> WORK REQUIRED: Needed from the entries below: every line that holds the word "battery".

> RECORDED INFORMATION:
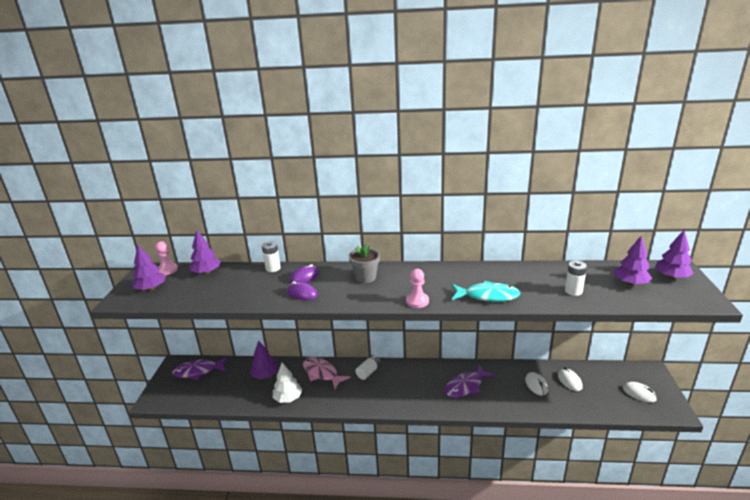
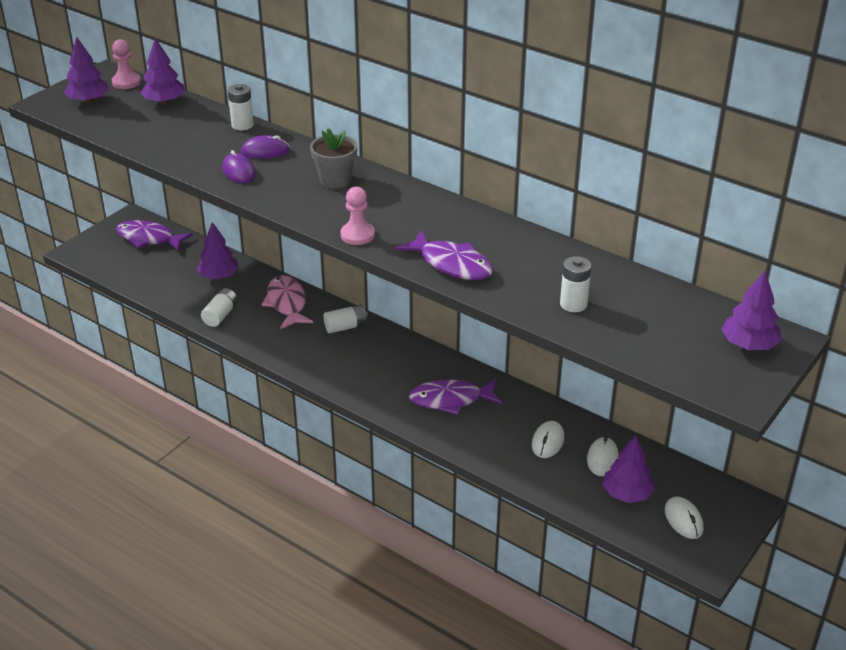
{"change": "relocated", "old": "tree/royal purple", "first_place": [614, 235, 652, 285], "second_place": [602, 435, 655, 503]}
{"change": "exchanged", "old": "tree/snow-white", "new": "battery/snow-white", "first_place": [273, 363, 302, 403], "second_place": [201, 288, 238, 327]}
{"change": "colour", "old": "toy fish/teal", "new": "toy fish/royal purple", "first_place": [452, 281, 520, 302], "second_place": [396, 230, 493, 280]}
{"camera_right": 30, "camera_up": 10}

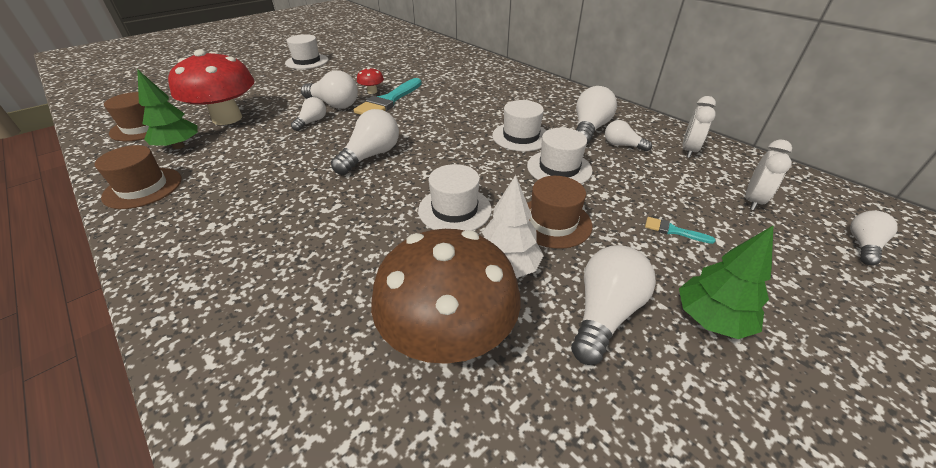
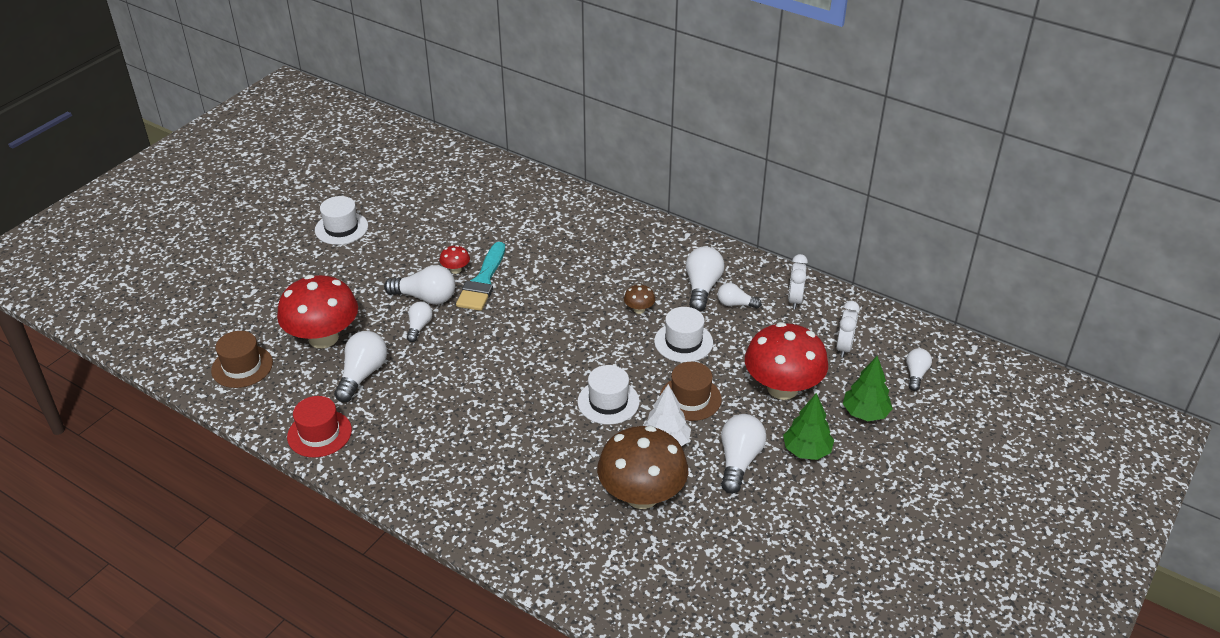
{"change": "relocated", "old": "tree/leaf-green", "first_place": [137, 69, 198, 149], "second_place": [843, 356, 893, 421]}
{"change": "relocated", "old": "bulb/snow-white", "first_place": [331, 109, 399, 175], "second_place": [334, 331, 387, 402]}
{"change": "exchanged", "old": "hat/snow-white", "new": "toadstool/russet", "first_place": [492, 100, 547, 151], "second_place": [624, 284, 655, 314]}
{"change": "exchanged", "old": "paintbrush/teal", "new": "toadstool/red", "first_place": [645, 217, 716, 244], "second_place": [745, 322, 828, 400]}
{"change": "colour", "old": "hat/russet", "new": "hat/red", "first_place": [95, 145, 181, 209], "second_place": [287, 396, 352, 458]}
{"camera_right": -15, "camera_up": 0}

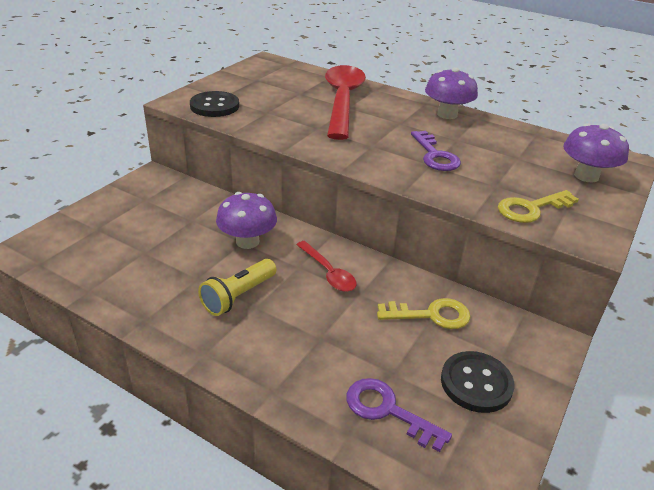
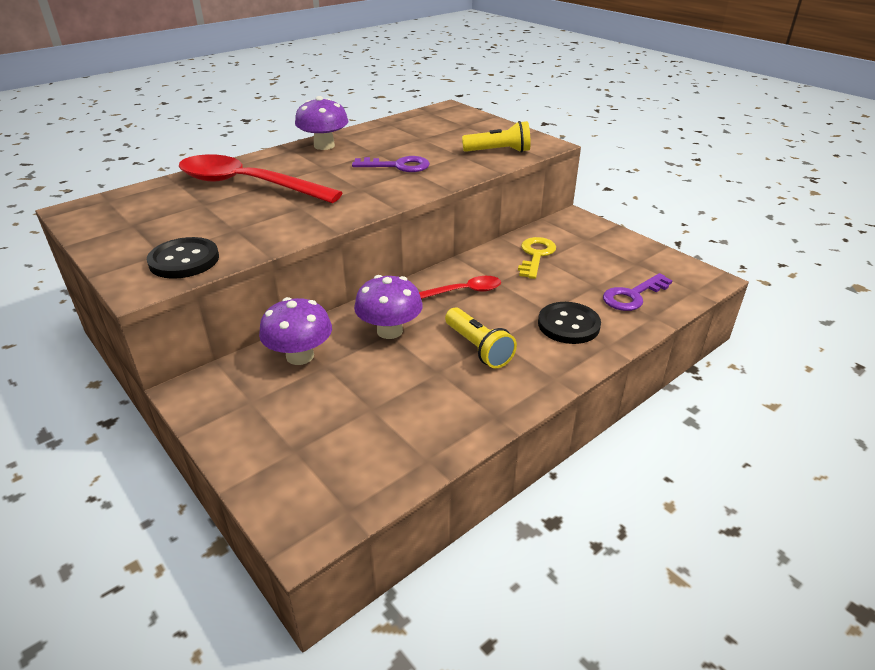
{"change": "relocated", "old": "button/black", "first_place": [441, 351, 514, 413], "second_place": [538, 302, 601, 344]}
{"change": "relocated", "old": "toadstool/royal purple", "first_place": [563, 123, 629, 182], "second_place": [259, 297, 332, 365]}
{"change": "exchanged", "old": "door key/bright yellow", "new": "pocket torch/bright yellow", "first_place": [498, 190, 579, 223], "second_place": [462, 121, 531, 153]}
{"camera_right": -70, "camera_up": 0}

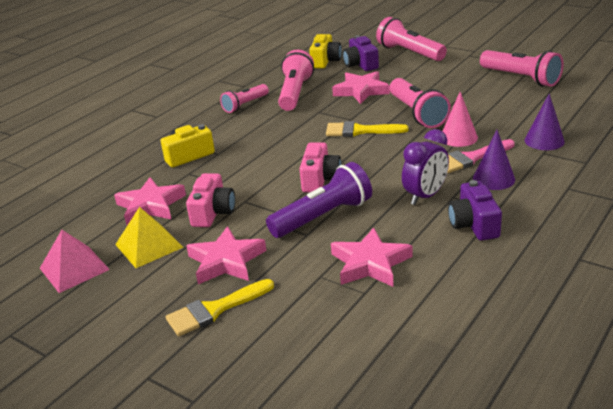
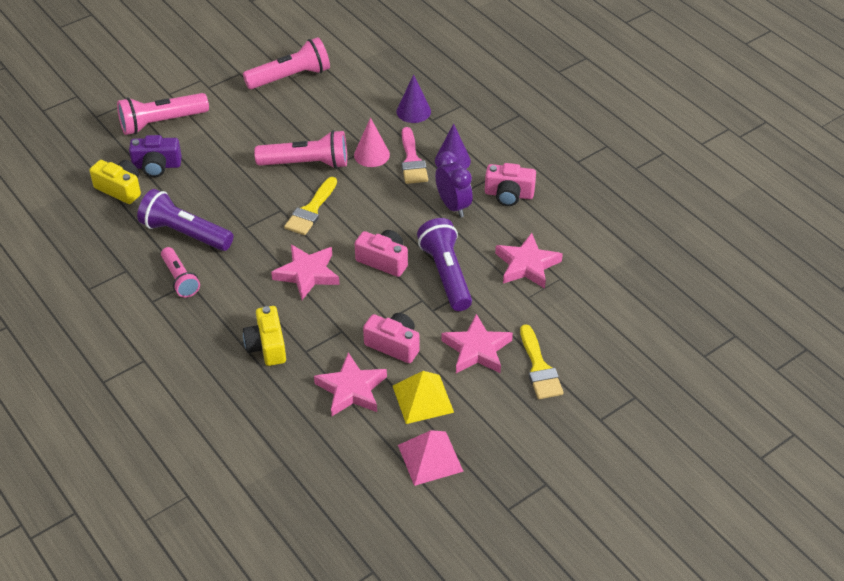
{"change": "relocated", "old": "star shape/rose-pink", "first_place": [332, 71, 390, 104], "second_place": [271, 244, 340, 300]}
{"change": "colour", "old": "pocket torch/rose-pink", "new": "pocket torch/royal purple", "first_place": [278, 50, 314, 111], "second_place": [137, 189, 233, 251]}
{"change": "colour", "old": "camera/royal purple", "new": "camera/rose-pink", "first_place": [448, 180, 502, 241], "second_place": [485, 163, 536, 206]}
{"camera_right": -75, "camera_up": 15}

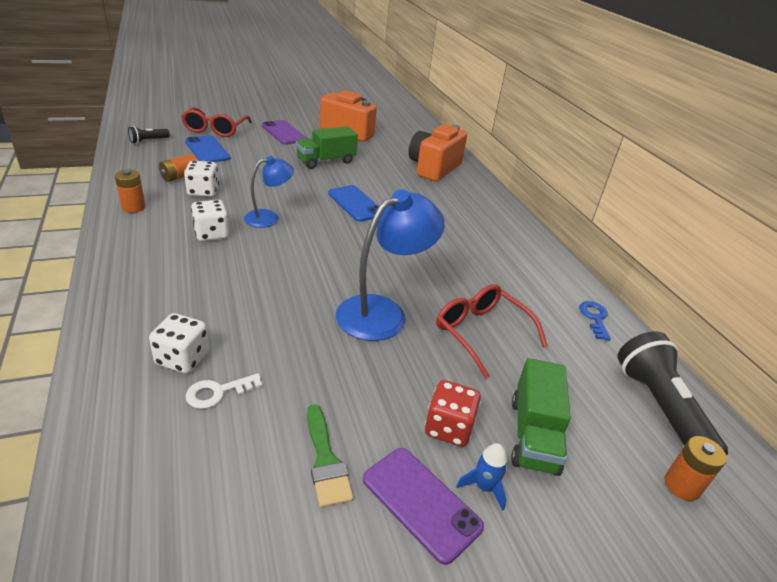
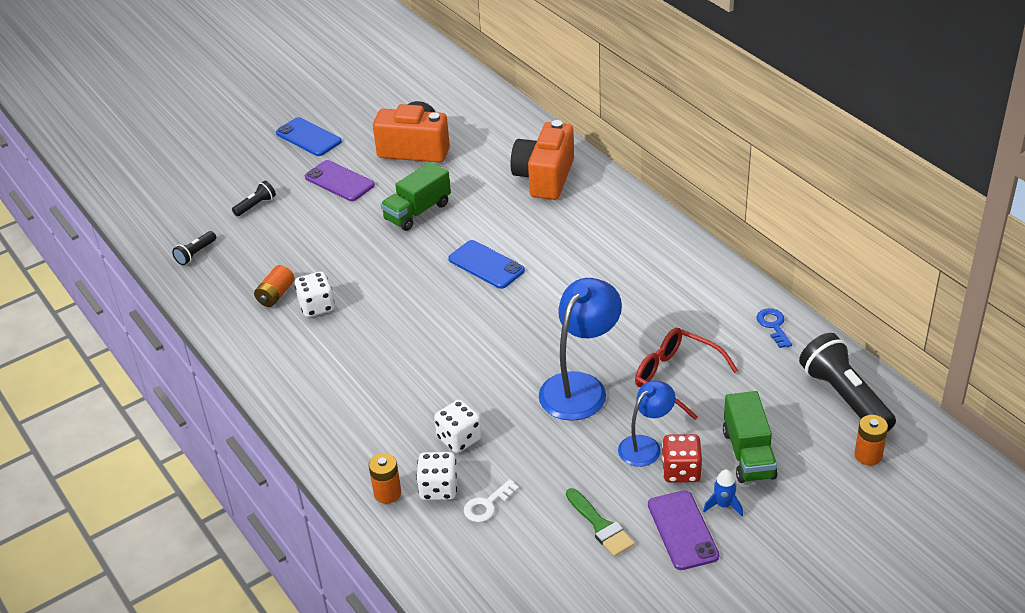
{"change": "relocated", "old": "battery/orange", "first_place": [115, 170, 146, 213], "second_place": [369, 453, 401, 504]}
{"change": "relocated", "old": "phone/cobalt", "first_place": [185, 135, 231, 162], "second_place": [276, 117, 342, 156]}
{"change": "relocated", "old": "dice/snow-white", "first_place": [191, 200, 229, 241], "second_place": [434, 399, 482, 453]}
{"change": "relocated", "old": "lamp/cobalt", "first_place": [244, 156, 294, 228], "second_place": [618, 381, 676, 467]}
{"change": "exchanged", "old": "glasses/red", "new": "pocket torch/black", "first_place": [181, 107, 252, 137], "second_place": [232, 181, 276, 216]}
{"change": "spun", "old": "phone/royal purple", "first_place": [363, 448, 484, 565], "second_place": [648, 490, 719, 570], "degrees": 45}
{"camera_right": -10, "camera_up": 5}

> THE ANSWER:
{"change": "exchanged", "old": "tree/snow-white", "new": "battery/snow-white", "first_place": [273, 363, 302, 403], "second_place": [201, 288, 238, 327]}
{"change": "relocated", "old": "battery/orange", "first_place": [115, 170, 146, 213], "second_place": [369, 453, 401, 504]}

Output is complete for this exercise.